Prompt: Extract, from the listing that follows, each line containing the word "purple".

Source information:
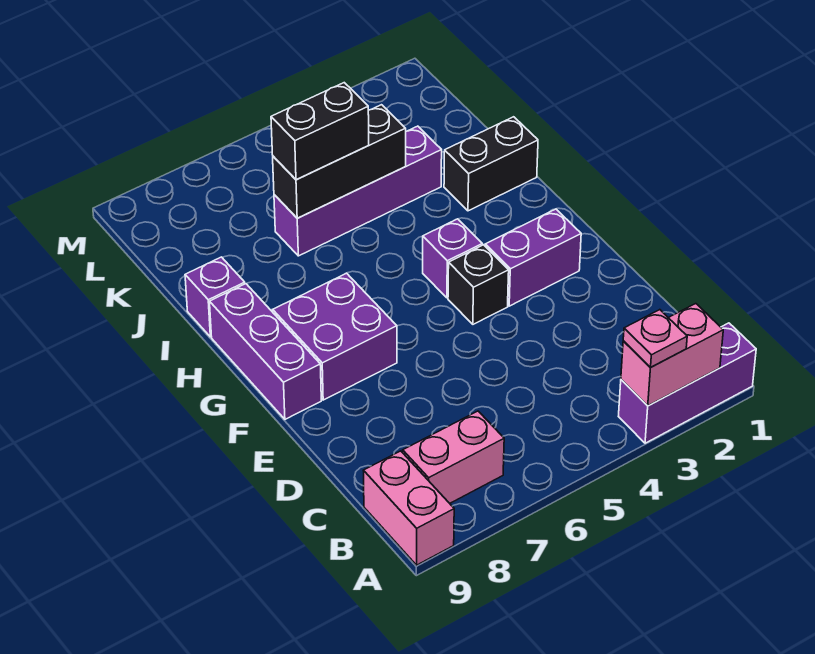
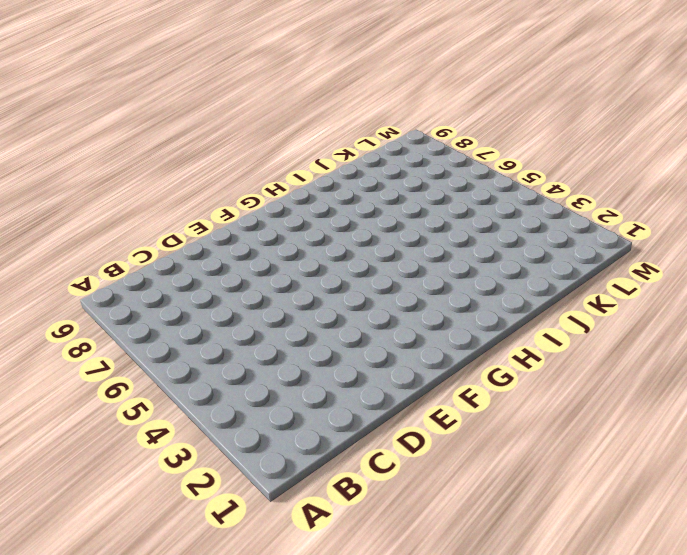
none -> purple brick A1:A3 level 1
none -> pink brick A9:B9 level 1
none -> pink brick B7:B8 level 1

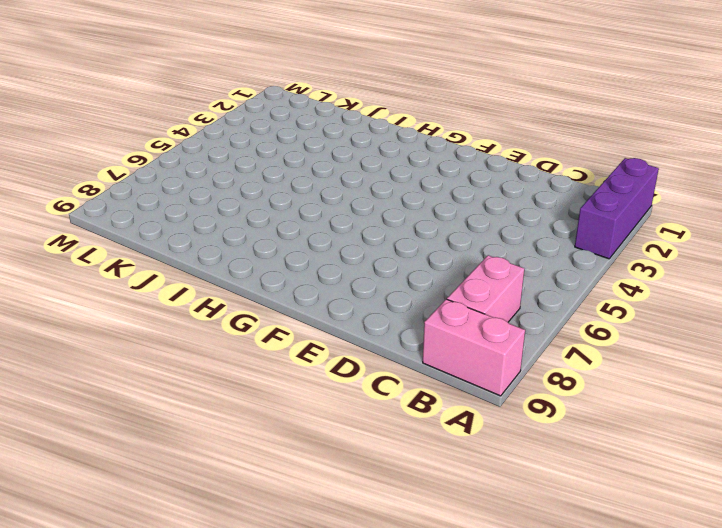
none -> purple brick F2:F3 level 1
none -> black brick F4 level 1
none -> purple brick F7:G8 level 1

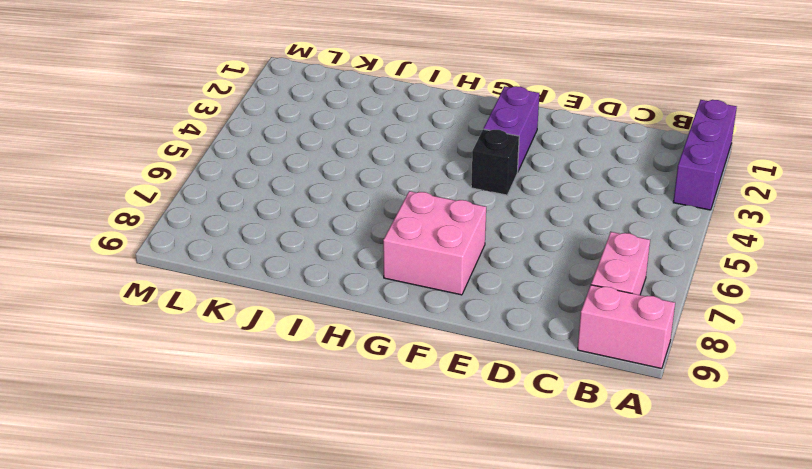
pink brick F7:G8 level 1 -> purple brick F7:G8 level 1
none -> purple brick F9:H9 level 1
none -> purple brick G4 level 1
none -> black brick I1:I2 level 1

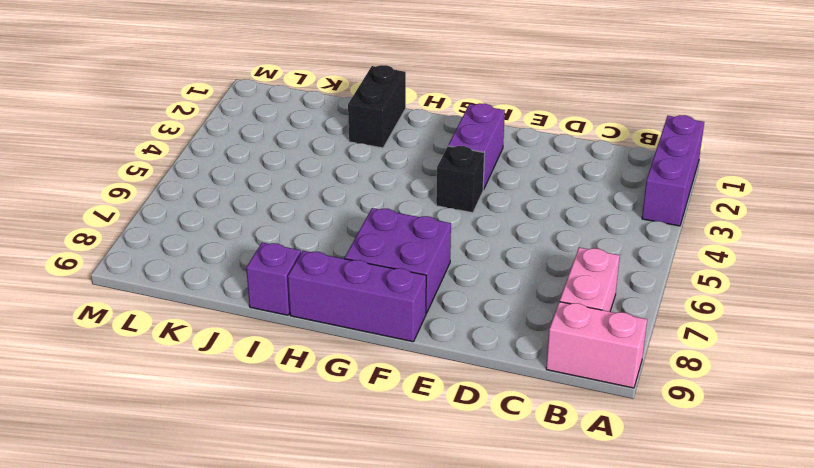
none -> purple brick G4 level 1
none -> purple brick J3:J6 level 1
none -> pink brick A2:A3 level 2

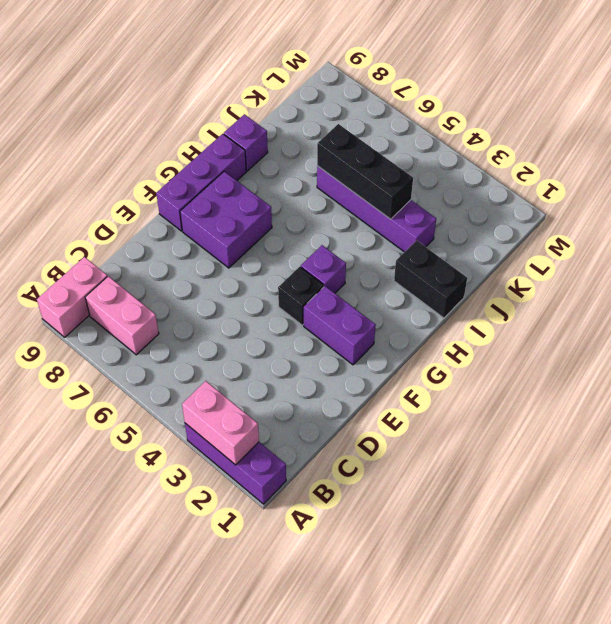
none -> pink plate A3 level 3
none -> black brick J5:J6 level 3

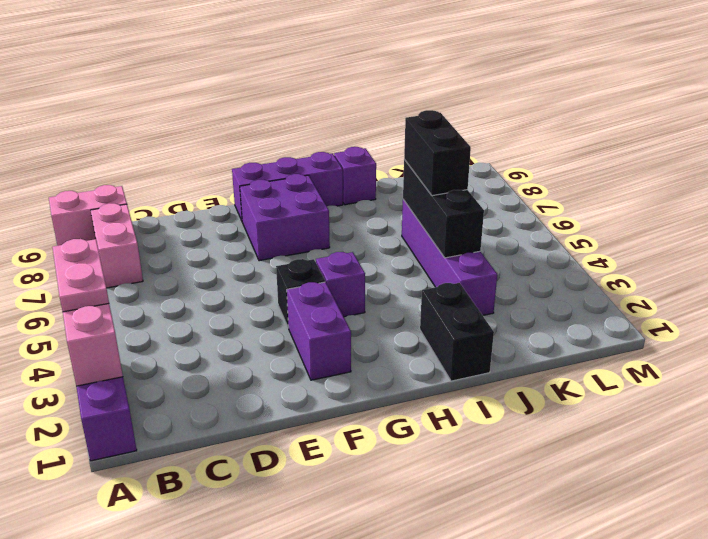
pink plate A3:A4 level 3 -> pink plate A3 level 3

Answer to the problem:
none -> purple brick A1:A3 level 1
none -> purple brick F2:F3 level 1
none -> purple brick F7:G8 level 1
pink brick F7:G8 level 1 -> purple brick F7:G8 level 1
none -> purple brick F9:H9 level 1
none -> purple brick G4 level 1
none -> purple brick G4 level 1
none -> purple brick J3:J6 level 1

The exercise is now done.